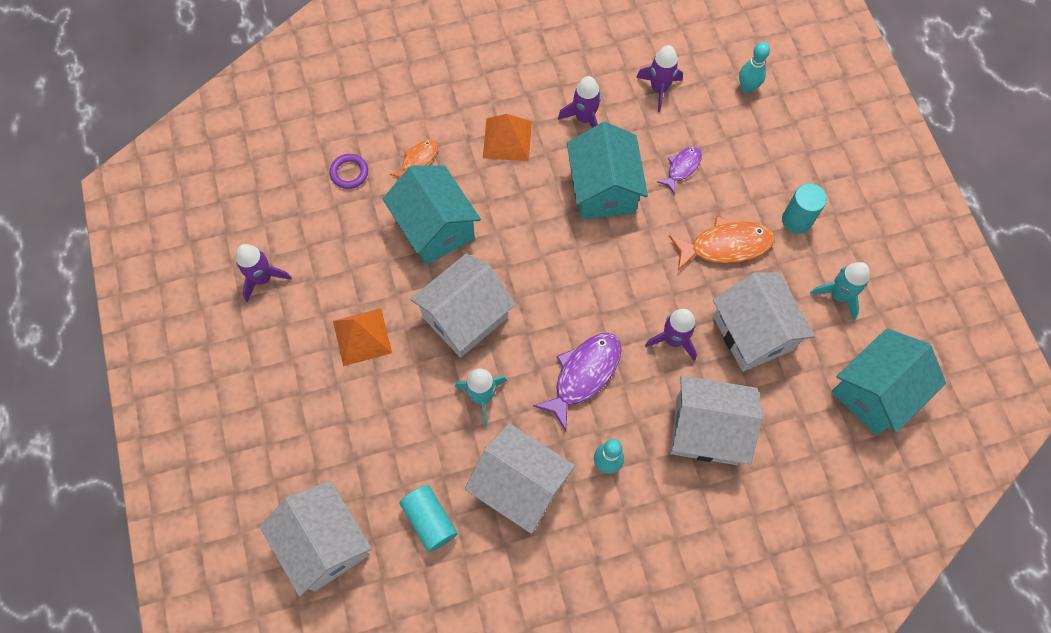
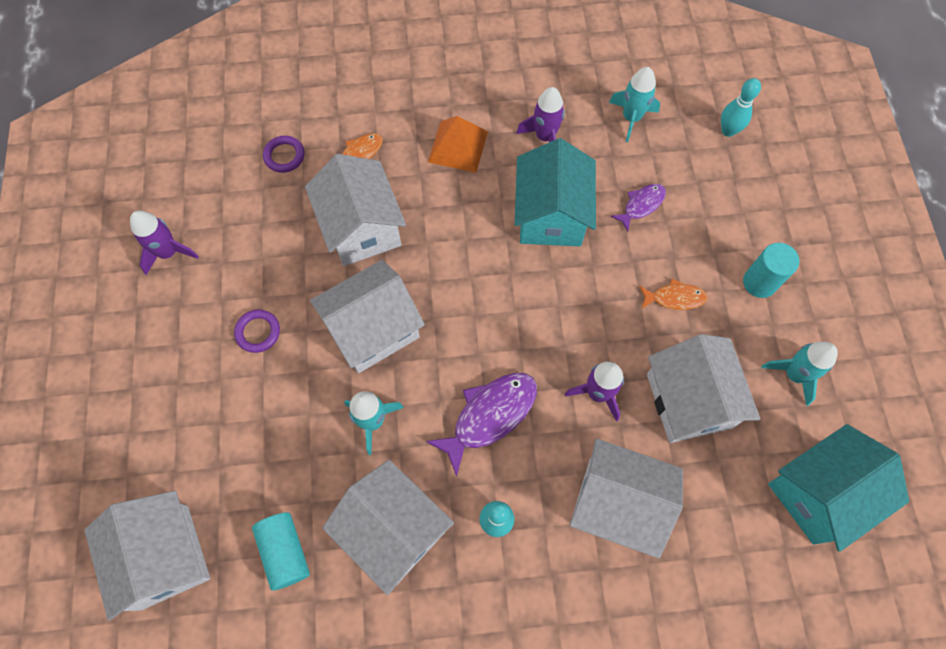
camera: 10 degrees right, 0 degrees up
(362, 336) = (258, 332): orange pyramid -> purple ring
(435, 228) = (361, 228): turquoise house -> white house
(659, 89) = (631, 118): purple rocket -> turquoise rocket
(725, 246) = (675, 298): orange fish -> orange fish, size x0.57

**What you need to do**: Restate the listing word for word and drop the pictures.

**Result of this exercise**:
camera: 10 degrees right, 0 degrees up
(362, 336) = (258, 332): orange pyramid -> purple ring
(435, 228) = (361, 228): turquoise house -> white house
(659, 89) = (631, 118): purple rocket -> turquoise rocket
(725, 246) = (675, 298): orange fish -> orange fish, size x0.57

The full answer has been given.